● **Prompt**: Print the data once more, exactly as given. Drop the pictures.

● **Data extract**:
◇ ◇ ◇ ◇ ◇ ◇ ◇
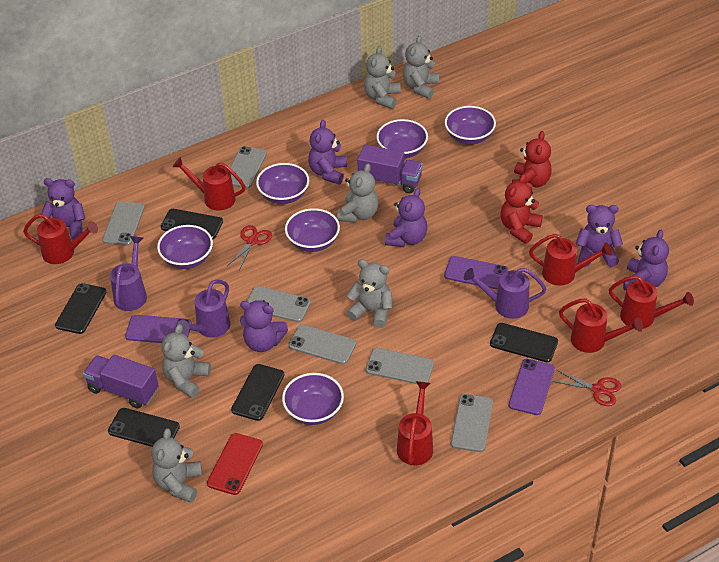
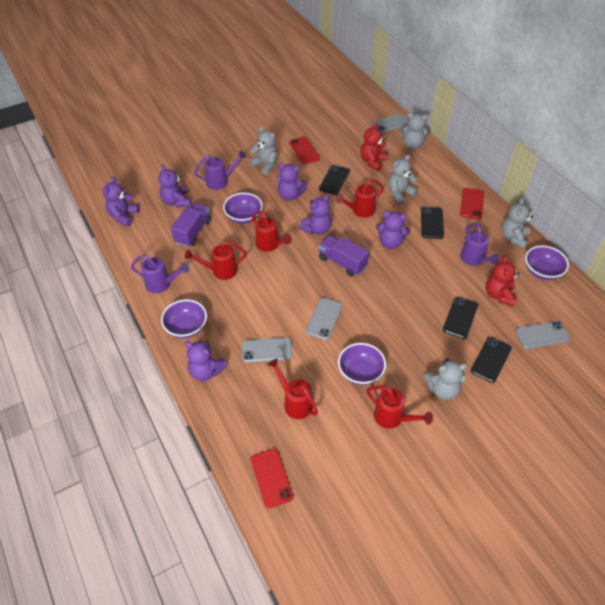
black phone: 5 -> 4
grey phone: 6 -> 4
grey teddy bear: 6 -> 5
purple bowl: 6 -> 4
purple phone: 3 -> 0
red phone: 1 -> 3
red scissors: 2 -> 0
red watering can: 6 -> 5

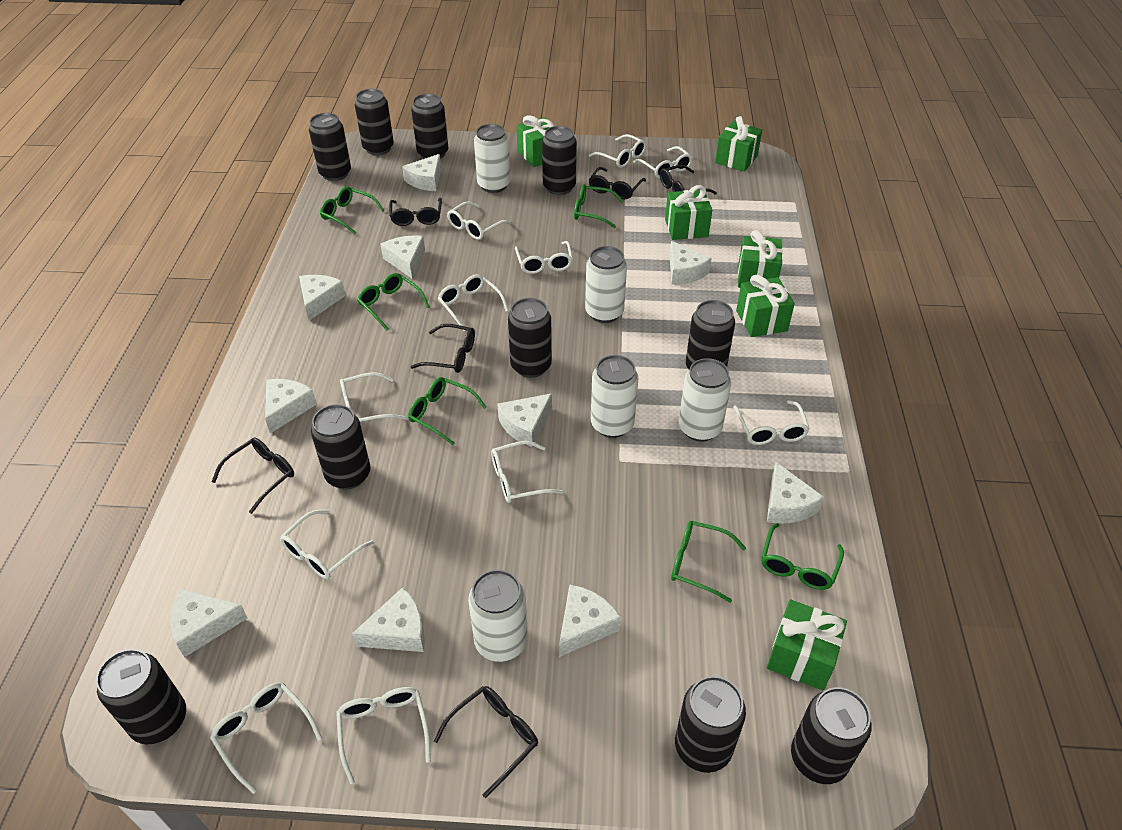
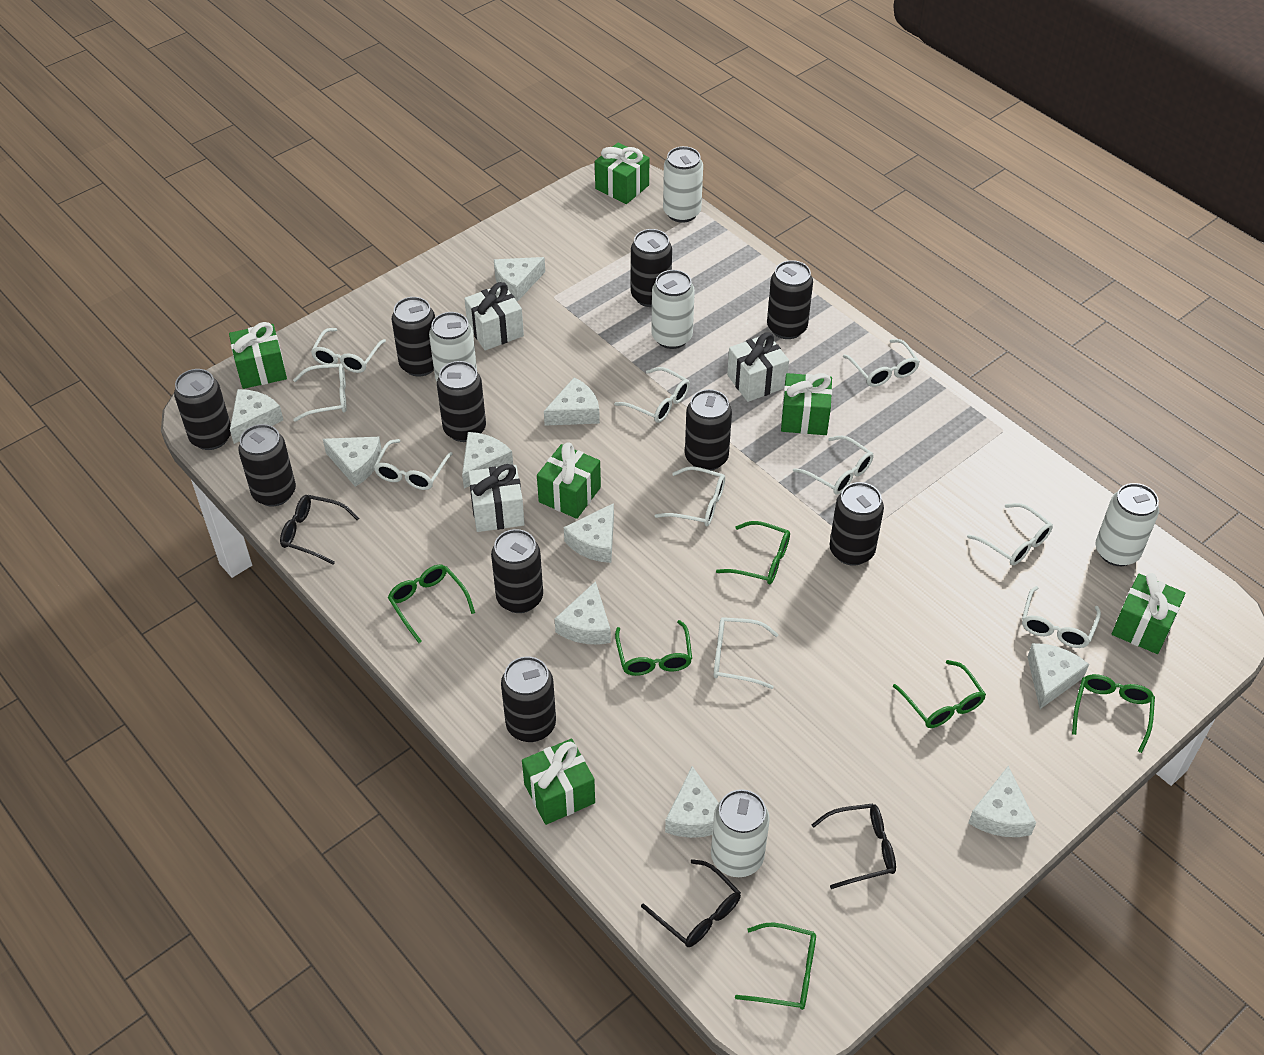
black glasses: 6 -> 3
white gift: 0 -> 3
white glasses: 11 -> 10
◇ ◇ ◇ ◇ ◇ ◇ ◇
● **Exercise solution**:
black phone: 5 -> 4
grey phone: 6 -> 4
grey teddy bear: 6 -> 5
purple bowl: 6 -> 4
purple phone: 3 -> 0
red phone: 1 -> 3
red scissors: 2 -> 0
red watering can: 6 -> 5

black glasses: 6 -> 3
white gift: 0 -> 3
white glasses: 11 -> 10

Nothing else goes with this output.